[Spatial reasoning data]
----------

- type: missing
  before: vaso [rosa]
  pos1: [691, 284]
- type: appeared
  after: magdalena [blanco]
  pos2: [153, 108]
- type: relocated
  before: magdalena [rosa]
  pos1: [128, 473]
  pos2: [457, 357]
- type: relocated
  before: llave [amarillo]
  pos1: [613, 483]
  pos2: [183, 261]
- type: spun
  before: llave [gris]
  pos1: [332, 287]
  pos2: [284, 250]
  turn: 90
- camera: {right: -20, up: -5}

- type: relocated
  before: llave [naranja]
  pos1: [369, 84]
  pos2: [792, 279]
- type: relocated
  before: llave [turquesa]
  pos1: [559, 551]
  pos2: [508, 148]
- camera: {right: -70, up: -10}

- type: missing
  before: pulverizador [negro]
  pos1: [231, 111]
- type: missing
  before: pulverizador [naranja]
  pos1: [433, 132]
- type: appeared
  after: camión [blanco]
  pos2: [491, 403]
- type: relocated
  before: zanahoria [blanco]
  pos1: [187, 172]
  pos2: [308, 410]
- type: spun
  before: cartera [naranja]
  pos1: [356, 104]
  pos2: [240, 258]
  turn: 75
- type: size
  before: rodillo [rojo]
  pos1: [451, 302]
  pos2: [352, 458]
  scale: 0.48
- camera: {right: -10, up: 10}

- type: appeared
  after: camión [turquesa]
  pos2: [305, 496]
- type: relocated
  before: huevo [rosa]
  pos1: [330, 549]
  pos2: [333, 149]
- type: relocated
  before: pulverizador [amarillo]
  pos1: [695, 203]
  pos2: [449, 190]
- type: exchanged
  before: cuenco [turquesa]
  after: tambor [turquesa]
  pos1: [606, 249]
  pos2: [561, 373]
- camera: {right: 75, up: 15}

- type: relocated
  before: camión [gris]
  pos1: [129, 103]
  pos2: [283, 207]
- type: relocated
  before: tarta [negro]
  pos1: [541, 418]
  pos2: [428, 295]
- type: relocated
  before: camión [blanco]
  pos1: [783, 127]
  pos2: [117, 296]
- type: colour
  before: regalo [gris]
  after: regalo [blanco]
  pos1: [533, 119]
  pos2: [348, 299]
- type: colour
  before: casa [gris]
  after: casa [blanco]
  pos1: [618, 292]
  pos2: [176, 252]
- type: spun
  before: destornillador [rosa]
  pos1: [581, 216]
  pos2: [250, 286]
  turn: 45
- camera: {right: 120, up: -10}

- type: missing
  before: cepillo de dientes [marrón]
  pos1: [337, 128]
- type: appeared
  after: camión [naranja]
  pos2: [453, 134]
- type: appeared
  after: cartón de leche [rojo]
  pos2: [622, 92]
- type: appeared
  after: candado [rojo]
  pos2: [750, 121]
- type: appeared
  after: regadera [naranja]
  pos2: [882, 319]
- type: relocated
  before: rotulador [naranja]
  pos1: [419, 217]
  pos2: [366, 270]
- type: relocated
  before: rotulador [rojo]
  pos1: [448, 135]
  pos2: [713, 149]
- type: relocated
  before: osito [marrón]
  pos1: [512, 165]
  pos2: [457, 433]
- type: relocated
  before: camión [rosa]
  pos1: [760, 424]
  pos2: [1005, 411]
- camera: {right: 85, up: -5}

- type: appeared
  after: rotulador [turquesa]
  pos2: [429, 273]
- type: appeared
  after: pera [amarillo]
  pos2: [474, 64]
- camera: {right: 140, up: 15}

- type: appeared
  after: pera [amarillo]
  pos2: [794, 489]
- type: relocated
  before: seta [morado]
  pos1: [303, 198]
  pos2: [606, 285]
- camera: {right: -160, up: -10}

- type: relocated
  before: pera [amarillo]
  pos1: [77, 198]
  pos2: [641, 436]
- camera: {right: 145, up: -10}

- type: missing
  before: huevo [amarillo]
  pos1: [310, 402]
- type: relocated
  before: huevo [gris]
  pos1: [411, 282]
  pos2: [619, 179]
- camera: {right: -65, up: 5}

----------

Exercise details:
Looking at the records above, which lines contain "magdalena"? Copy those lines.

Written solution:
  after: magdalena [blanco]
  before: magdalena [rosa]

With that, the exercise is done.